- [Activity]: Search the records for "grey" and copy each line that holds it.
+ + + +
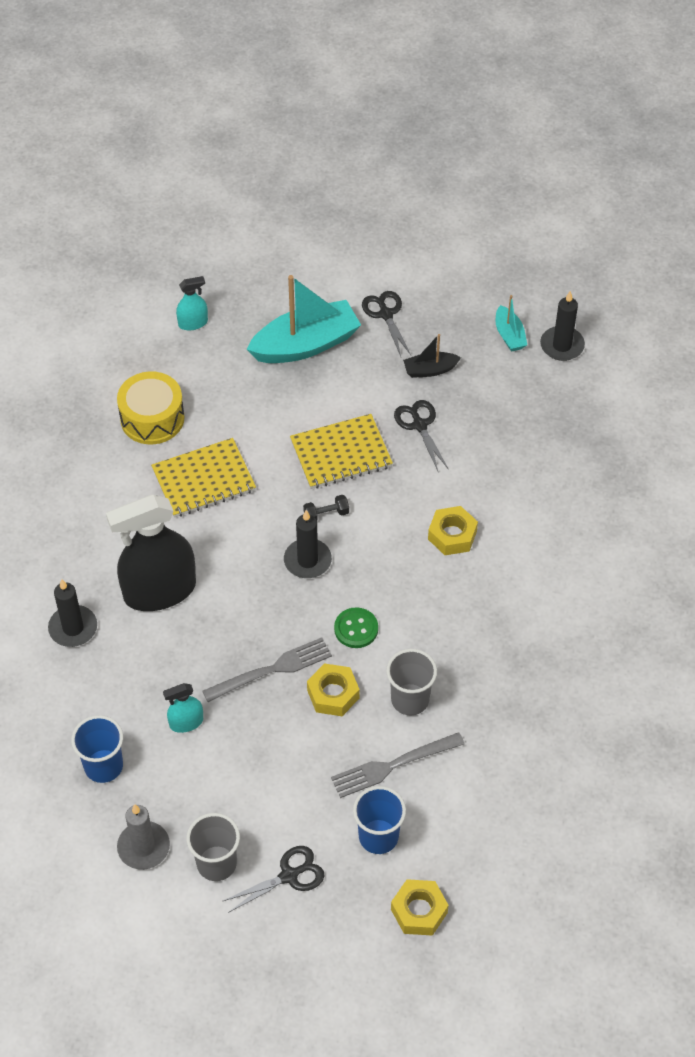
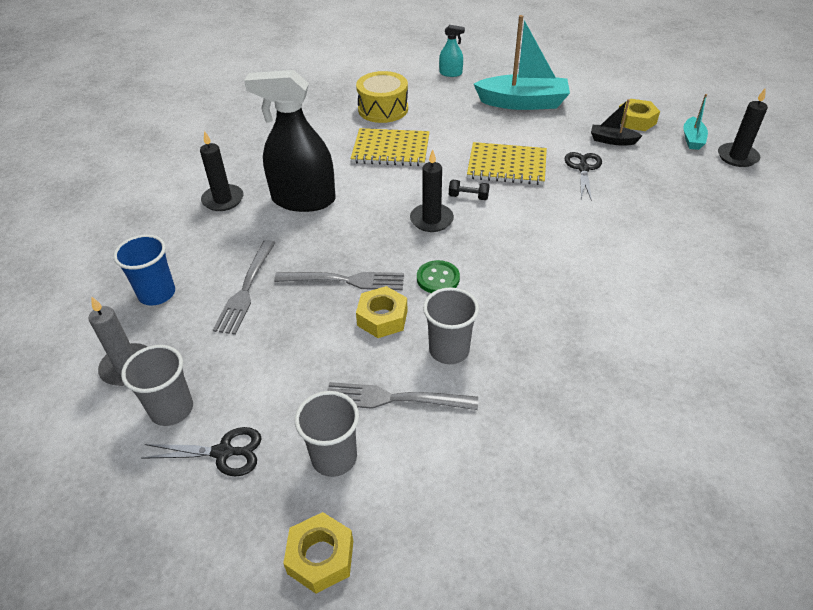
camera: 30 degrees right, 10 degrees down
(186, 722) = (246, 290): turquoise spray bottle -> grey fork
(378, 836) = (334, 457): blue cup -> grey cup
(386, 314) = (595, 103): black scissors -> none
(452, 535) = (568, 244): yellow nut -> yellow nut (636, 121)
+ + + +
- [Exercise solution]:
(186, 722) = (246, 290): turquoise spray bottle -> grey fork
(378, 836) = (334, 457): blue cup -> grey cup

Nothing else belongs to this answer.